--- To do ---
In the records below, find the line containing "camera: 15 degrees right, 5 degrees up", then print it and every following line exactly, through the last, without pictures.

#####

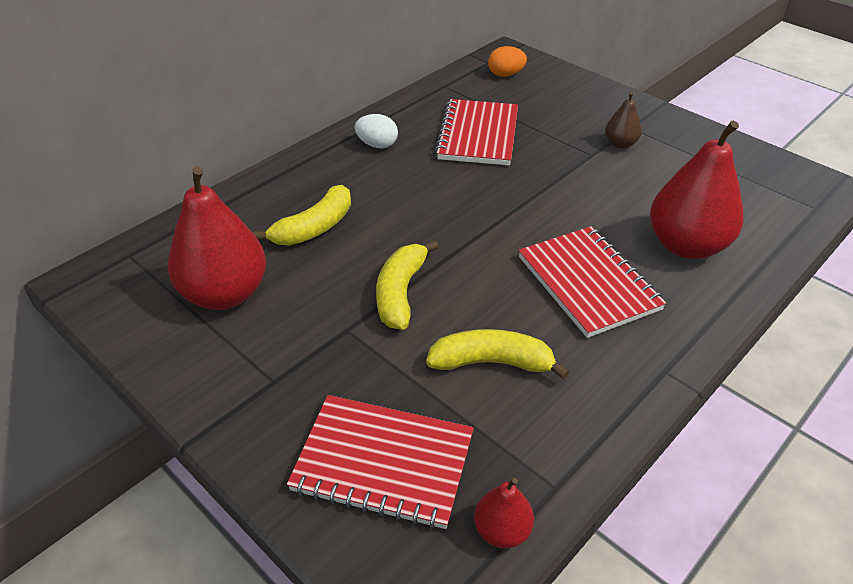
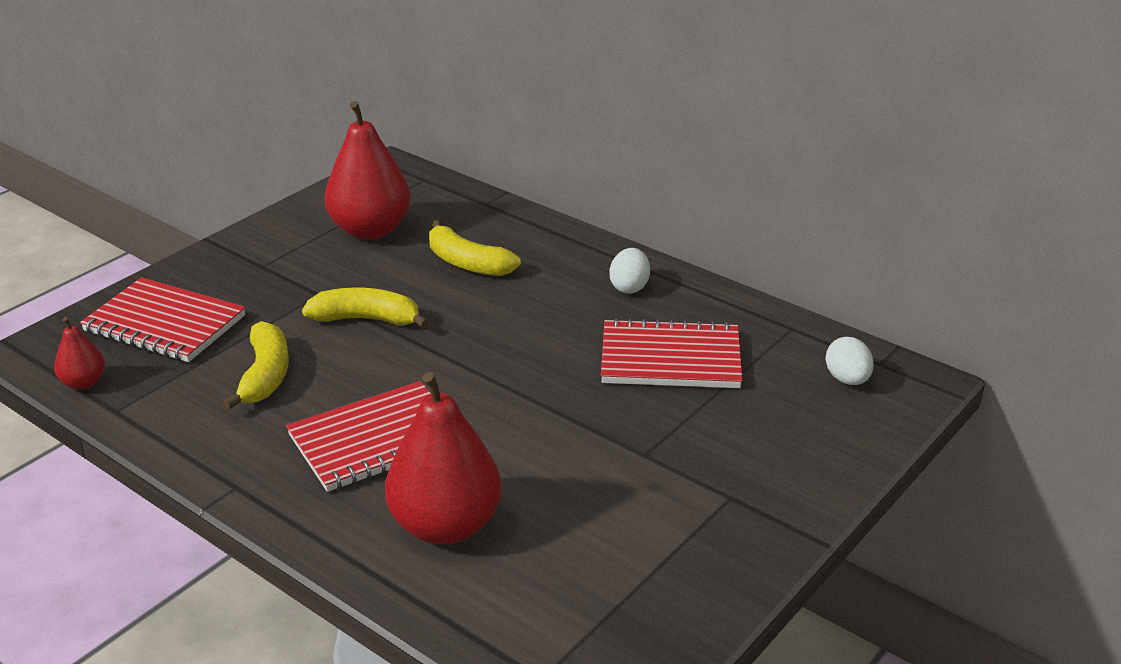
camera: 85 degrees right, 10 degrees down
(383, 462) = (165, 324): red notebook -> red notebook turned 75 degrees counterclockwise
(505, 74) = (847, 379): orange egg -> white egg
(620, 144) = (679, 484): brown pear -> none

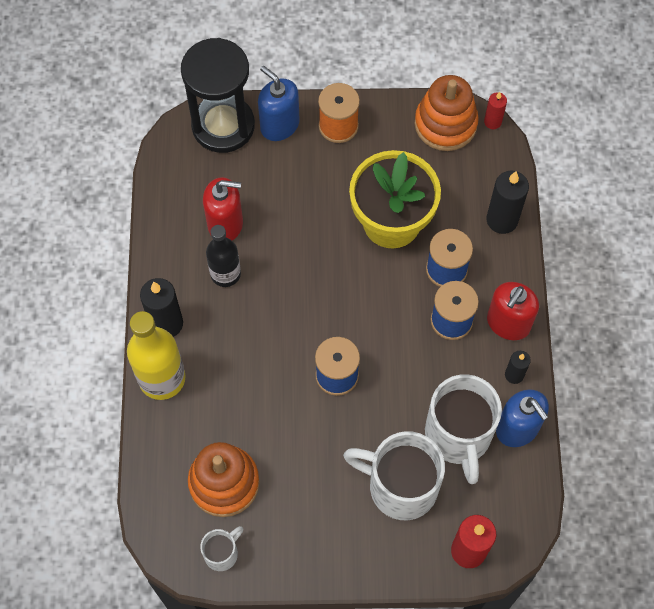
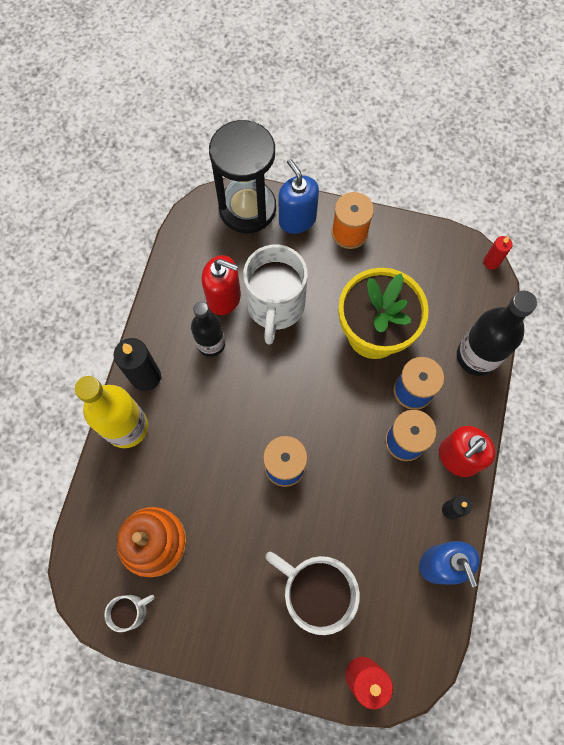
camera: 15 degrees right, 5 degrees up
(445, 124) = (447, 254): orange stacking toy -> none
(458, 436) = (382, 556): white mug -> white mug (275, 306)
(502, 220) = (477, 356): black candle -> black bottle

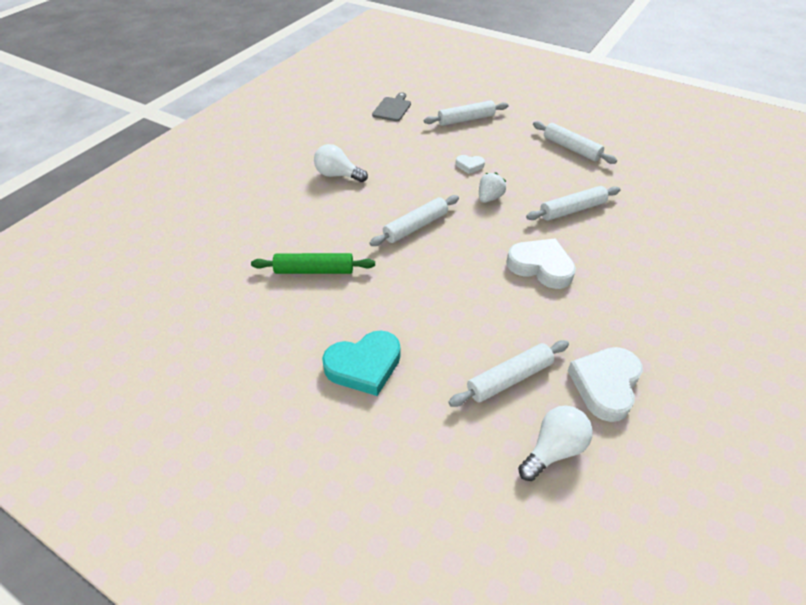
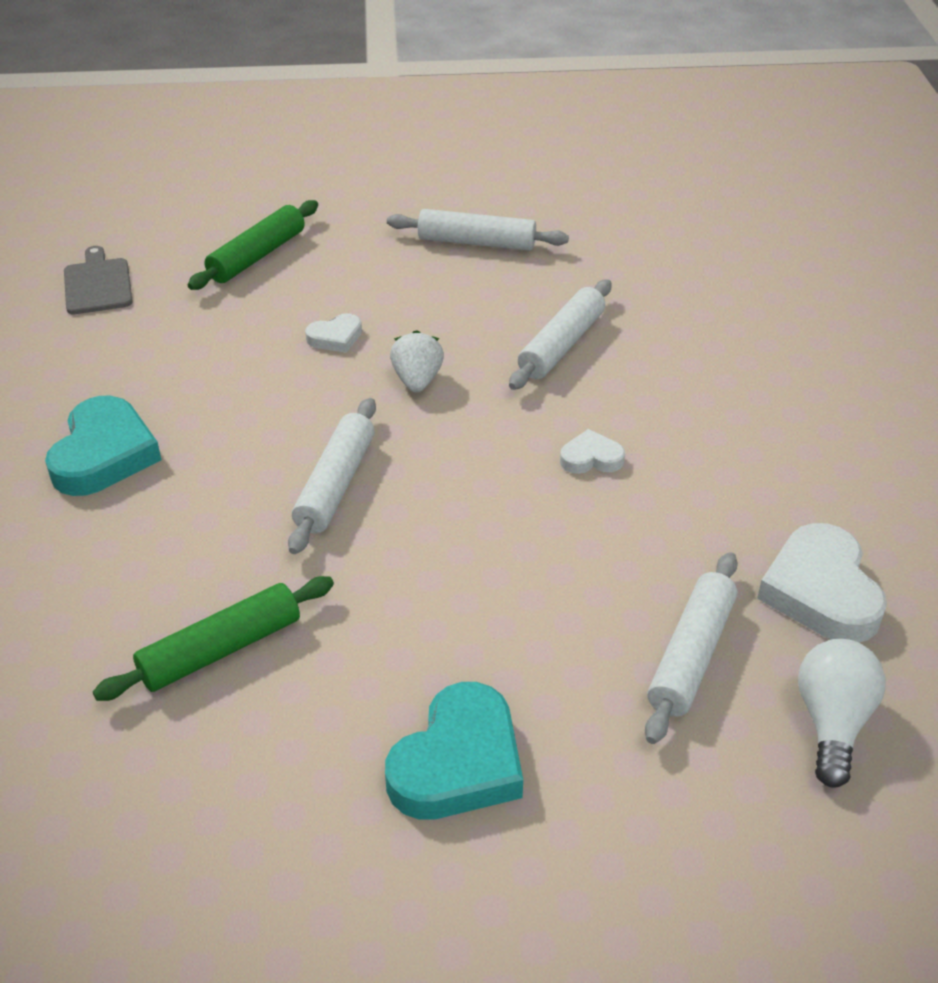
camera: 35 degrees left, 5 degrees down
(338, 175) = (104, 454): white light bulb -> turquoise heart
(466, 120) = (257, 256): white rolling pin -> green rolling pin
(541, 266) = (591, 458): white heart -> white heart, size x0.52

#####

--- Completed task ---
camera: 15 degrees right, 5 degrees up
(445, 124) = (447, 254): orange stacking toy -> none
(458, 436) = (382, 556): white mug -> white mug (275, 306)
(502, 220) = (477, 356): black candle -> black bottle

camera: 35 degrees left, 5 degrees down
(338, 175) = (104, 454): white light bulb -> turquoise heart
(466, 120) = (257, 256): white rolling pin -> green rolling pin
(541, 266) = (591, 458): white heart -> white heart, size x0.52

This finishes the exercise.